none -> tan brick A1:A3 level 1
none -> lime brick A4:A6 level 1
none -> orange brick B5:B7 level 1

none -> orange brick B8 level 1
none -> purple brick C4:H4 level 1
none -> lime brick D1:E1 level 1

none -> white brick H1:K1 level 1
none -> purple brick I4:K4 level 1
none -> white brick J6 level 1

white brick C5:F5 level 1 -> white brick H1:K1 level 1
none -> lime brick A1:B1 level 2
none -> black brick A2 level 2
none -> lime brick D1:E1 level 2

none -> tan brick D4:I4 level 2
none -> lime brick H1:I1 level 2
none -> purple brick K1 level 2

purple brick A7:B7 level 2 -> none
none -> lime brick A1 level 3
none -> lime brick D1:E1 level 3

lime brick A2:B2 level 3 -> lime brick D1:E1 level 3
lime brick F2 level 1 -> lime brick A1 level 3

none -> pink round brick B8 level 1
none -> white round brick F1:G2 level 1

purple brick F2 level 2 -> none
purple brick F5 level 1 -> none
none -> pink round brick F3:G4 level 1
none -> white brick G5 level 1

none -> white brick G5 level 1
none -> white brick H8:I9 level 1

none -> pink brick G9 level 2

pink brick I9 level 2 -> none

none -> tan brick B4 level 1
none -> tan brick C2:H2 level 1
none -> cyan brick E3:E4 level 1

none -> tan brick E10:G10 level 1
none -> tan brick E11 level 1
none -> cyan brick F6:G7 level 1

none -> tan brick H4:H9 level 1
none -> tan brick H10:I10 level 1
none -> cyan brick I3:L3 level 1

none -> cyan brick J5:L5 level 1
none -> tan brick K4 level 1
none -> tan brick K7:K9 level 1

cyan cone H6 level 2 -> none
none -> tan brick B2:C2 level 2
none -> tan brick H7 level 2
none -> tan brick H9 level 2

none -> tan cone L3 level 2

-- -- --

EXERCISE GOAL:
Your task is to retype, exactly and only, the lines from the one with "none -> purple brick I4:K4 level 1" through the final line above.

ANSWER SPACE:
none -> purple brick I4:K4 level 1
none -> white brick J6 level 1

white brick C5:F5 level 1 -> white brick H1:K1 level 1
none -> lime brick A1:B1 level 2
none -> black brick A2 level 2
none -> lime brick D1:E1 level 2

none -> tan brick D4:I4 level 2
none -> lime brick H1:I1 level 2
none -> purple brick K1 level 2

purple brick A7:B7 level 2 -> none
none -> lime brick A1 level 3
none -> lime brick D1:E1 level 3

lime brick A2:B2 level 3 -> lime brick D1:E1 level 3
lime brick F2 level 1 -> lime brick A1 level 3

none -> pink round brick B8 level 1
none -> white round brick F1:G2 level 1

purple brick F2 level 2 -> none
purple brick F5 level 1 -> none
none -> pink round brick F3:G4 level 1
none -> white brick G5 level 1

none -> white brick G5 level 1
none -> white brick H8:I9 level 1

none -> pink brick G9 level 2

pink brick I9 level 2 -> none

none -> tan brick B4 level 1
none -> tan brick C2:H2 level 1
none -> cyan brick E3:E4 level 1

none -> tan brick E10:G10 level 1
none -> tan brick E11 level 1
none -> cyan brick F6:G7 level 1

none -> tan brick H4:H9 level 1
none -> tan brick H10:I10 level 1
none -> cyan brick I3:L3 level 1

none -> cyan brick J5:L5 level 1
none -> tan brick K4 level 1
none -> tan brick K7:K9 level 1

cyan cone H6 level 2 -> none
none -> tan brick B2:C2 level 2
none -> tan brick H7 level 2
none -> tan brick H9 level 2

none -> tan cone L3 level 2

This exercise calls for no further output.